(Extracted information)
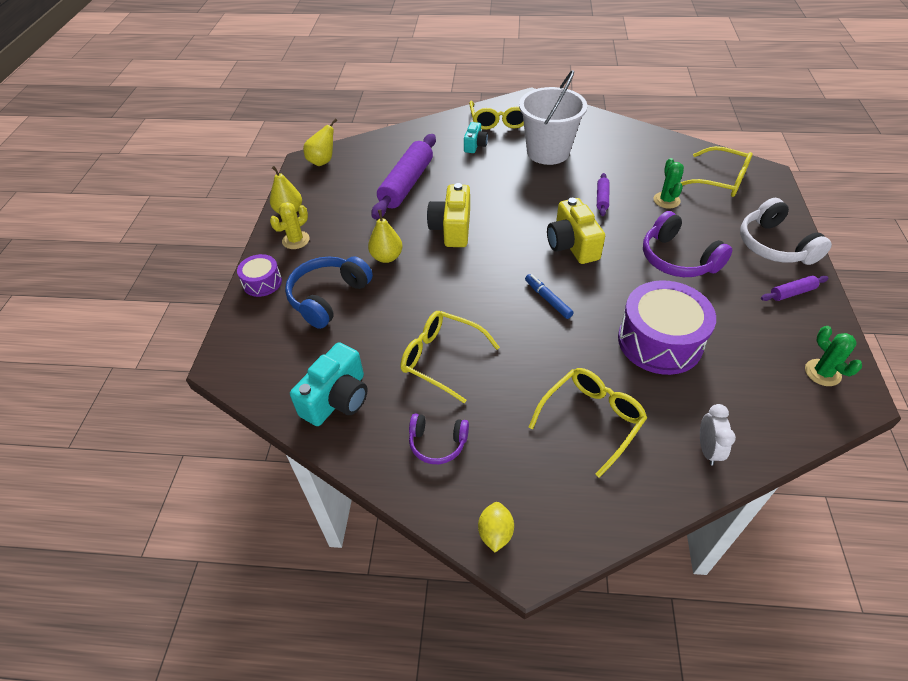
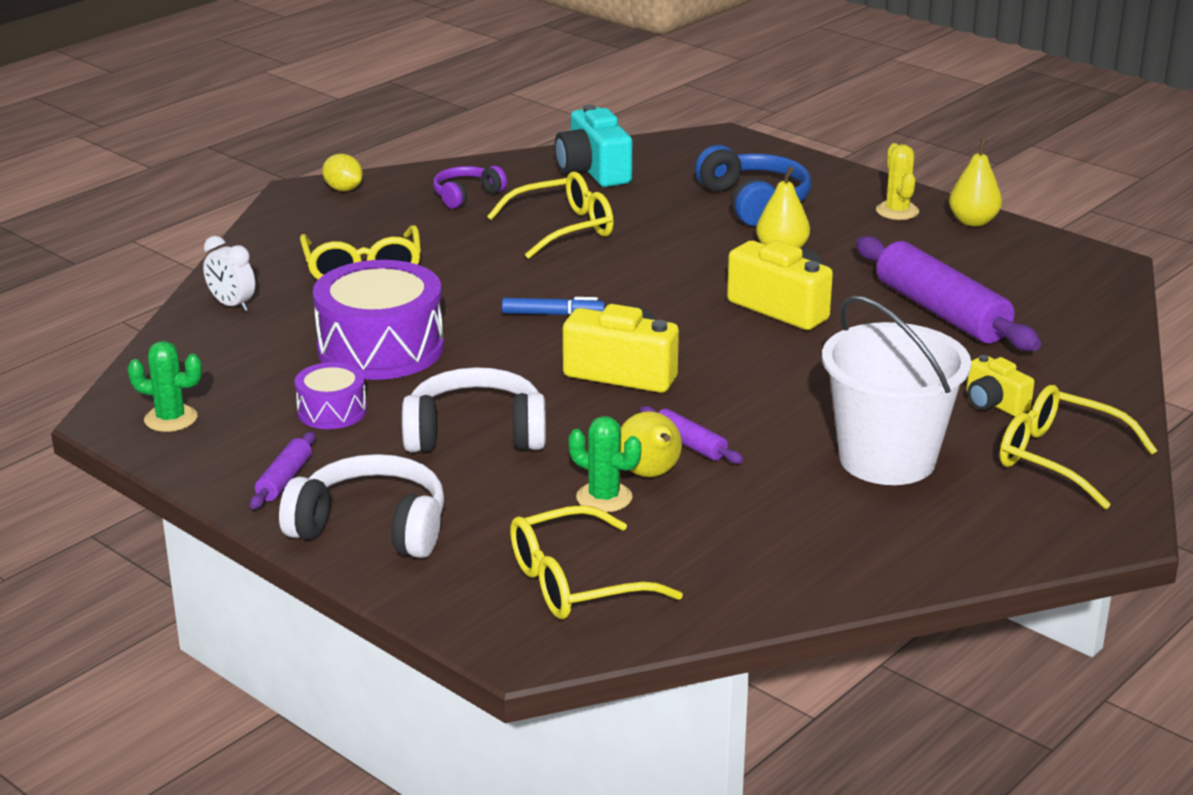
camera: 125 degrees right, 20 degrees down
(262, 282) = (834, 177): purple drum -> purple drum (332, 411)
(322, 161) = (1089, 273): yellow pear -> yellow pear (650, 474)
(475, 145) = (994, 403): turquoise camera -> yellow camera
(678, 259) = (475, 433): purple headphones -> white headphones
(End Extracted information)
▸ **Work to complete**: Print every line of the listing exactly, please, and leave the images out.

▸ **Answer box**:
camera: 125 degrees right, 20 degrees down
(262, 282) = (834, 177): purple drum -> purple drum (332, 411)
(322, 161) = (1089, 273): yellow pear -> yellow pear (650, 474)
(475, 145) = (994, 403): turquoise camera -> yellow camera
(678, 259) = (475, 433): purple headphones -> white headphones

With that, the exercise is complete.